= Data to use =

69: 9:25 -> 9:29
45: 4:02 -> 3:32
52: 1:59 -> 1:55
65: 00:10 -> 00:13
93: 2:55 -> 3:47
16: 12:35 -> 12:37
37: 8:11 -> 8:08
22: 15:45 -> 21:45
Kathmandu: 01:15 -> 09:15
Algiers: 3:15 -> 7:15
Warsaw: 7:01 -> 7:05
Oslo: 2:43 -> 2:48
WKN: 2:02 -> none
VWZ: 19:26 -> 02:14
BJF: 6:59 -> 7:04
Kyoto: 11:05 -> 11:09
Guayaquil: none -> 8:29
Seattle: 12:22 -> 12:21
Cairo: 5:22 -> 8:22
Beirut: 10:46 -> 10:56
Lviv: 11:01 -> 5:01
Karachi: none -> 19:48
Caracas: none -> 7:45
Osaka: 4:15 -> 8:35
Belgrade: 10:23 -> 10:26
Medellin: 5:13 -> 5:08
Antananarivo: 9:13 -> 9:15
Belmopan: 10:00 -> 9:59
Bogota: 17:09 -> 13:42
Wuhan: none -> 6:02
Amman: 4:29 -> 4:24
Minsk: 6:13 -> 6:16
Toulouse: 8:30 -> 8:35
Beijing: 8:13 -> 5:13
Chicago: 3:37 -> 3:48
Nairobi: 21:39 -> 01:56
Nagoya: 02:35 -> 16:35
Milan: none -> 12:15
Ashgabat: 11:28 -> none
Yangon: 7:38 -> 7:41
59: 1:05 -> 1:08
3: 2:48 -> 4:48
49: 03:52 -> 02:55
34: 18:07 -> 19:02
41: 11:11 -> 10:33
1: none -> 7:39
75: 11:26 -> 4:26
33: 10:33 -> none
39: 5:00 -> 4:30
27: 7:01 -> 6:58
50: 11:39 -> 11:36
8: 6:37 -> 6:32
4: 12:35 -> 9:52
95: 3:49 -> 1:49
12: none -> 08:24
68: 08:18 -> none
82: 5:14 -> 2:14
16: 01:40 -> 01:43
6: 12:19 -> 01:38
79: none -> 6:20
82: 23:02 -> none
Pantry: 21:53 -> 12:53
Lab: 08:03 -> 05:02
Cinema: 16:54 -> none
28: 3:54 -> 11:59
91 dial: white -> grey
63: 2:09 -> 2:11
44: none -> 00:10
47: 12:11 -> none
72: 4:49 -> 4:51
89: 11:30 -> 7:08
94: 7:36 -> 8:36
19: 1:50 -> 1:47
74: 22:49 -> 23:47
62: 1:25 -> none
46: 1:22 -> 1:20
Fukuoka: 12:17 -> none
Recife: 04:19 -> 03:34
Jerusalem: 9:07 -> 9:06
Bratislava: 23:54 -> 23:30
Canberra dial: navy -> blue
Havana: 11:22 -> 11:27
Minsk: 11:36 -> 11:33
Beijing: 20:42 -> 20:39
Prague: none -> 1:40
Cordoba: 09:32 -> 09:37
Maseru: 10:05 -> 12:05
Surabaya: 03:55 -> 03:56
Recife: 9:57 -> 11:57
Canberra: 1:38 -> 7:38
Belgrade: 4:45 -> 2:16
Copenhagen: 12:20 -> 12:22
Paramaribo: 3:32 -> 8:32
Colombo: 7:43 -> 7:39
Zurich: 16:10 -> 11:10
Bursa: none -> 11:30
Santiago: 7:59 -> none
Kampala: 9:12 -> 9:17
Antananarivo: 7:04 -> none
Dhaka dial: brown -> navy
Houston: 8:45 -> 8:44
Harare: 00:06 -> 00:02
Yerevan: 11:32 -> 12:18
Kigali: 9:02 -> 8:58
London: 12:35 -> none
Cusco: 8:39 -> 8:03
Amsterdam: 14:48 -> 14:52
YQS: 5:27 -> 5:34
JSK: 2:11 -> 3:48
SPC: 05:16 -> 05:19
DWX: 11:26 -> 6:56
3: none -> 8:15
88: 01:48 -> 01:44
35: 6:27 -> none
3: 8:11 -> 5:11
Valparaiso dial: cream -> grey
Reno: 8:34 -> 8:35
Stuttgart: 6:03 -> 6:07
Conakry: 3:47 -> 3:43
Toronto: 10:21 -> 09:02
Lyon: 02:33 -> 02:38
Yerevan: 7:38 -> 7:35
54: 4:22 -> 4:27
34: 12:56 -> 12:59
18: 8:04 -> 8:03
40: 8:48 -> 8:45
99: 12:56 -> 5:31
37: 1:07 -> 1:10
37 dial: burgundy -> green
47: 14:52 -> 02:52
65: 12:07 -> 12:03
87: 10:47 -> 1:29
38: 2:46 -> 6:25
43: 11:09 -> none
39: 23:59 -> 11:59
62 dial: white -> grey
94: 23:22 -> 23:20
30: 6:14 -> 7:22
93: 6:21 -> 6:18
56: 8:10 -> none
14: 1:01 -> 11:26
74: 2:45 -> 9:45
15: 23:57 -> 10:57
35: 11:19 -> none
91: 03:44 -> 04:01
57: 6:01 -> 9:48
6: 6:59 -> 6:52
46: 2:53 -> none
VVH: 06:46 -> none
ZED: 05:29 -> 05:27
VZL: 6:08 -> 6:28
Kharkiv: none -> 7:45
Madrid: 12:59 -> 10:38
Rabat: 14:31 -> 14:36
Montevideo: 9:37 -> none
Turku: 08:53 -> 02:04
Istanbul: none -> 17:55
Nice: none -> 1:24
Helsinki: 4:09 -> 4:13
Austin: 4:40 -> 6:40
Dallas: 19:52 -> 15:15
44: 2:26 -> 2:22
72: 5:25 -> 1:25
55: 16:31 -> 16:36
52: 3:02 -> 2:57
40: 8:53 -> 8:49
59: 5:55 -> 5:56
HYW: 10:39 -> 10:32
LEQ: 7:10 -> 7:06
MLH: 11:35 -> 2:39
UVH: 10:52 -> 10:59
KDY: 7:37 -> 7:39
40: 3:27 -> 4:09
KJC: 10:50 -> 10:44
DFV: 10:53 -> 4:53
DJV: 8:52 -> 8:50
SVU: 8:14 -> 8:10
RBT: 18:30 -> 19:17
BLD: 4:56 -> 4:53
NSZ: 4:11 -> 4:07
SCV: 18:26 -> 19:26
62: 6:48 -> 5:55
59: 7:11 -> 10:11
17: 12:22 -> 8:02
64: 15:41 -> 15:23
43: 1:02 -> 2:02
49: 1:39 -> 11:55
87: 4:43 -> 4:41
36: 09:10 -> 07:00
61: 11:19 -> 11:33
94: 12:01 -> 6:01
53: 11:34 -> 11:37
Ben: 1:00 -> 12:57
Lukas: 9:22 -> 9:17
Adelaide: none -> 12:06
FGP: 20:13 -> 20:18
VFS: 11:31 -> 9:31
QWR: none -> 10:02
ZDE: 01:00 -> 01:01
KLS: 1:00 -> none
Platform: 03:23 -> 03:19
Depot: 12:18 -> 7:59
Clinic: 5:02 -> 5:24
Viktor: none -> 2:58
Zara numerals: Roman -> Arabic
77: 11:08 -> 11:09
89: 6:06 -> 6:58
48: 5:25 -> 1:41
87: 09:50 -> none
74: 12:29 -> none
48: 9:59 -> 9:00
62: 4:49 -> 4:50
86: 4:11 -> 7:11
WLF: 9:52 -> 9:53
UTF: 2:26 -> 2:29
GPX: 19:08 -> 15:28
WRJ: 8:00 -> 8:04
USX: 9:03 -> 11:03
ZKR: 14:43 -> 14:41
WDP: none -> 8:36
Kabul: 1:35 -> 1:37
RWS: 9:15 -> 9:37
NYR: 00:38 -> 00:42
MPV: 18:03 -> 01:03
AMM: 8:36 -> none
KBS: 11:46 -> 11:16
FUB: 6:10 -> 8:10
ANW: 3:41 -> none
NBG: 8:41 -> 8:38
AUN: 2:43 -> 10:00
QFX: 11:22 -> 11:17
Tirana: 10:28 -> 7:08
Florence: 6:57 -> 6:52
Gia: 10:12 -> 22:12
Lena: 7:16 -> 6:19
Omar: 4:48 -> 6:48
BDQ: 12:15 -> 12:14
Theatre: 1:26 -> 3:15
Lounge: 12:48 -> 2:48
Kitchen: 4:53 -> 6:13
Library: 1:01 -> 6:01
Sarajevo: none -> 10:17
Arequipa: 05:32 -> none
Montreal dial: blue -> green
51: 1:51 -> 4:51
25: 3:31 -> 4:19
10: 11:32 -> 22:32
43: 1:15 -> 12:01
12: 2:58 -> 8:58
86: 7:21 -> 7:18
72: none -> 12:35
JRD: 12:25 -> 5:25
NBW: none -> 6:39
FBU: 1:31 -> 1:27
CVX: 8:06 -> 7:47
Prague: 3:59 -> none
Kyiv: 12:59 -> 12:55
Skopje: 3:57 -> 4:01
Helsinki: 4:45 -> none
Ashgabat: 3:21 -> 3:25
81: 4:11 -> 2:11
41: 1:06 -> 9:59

= The task =
Edit the records from the first line through the line containing "Beirut: 10:46 -> 10:56", changing "Warsaw" to "Krakow" and leaving everything else as it is. Output only those lines.

= Output for this exercise =
69: 9:25 -> 9:29
45: 4:02 -> 3:32
52: 1:59 -> 1:55
65: 00:10 -> 00:13
93: 2:55 -> 3:47
16: 12:35 -> 12:37
37: 8:11 -> 8:08
22: 15:45 -> 21:45
Kathmandu: 01:15 -> 09:15
Algiers: 3:15 -> 7:15
Krakow: 7:01 -> 7:05
Oslo: 2:43 -> 2:48
WKN: 2:02 -> none
VWZ: 19:26 -> 02:14
BJF: 6:59 -> 7:04
Kyoto: 11:05 -> 11:09
Guayaquil: none -> 8:29
Seattle: 12:22 -> 12:21
Cairo: 5:22 -> 8:22
Beirut: 10:46 -> 10:56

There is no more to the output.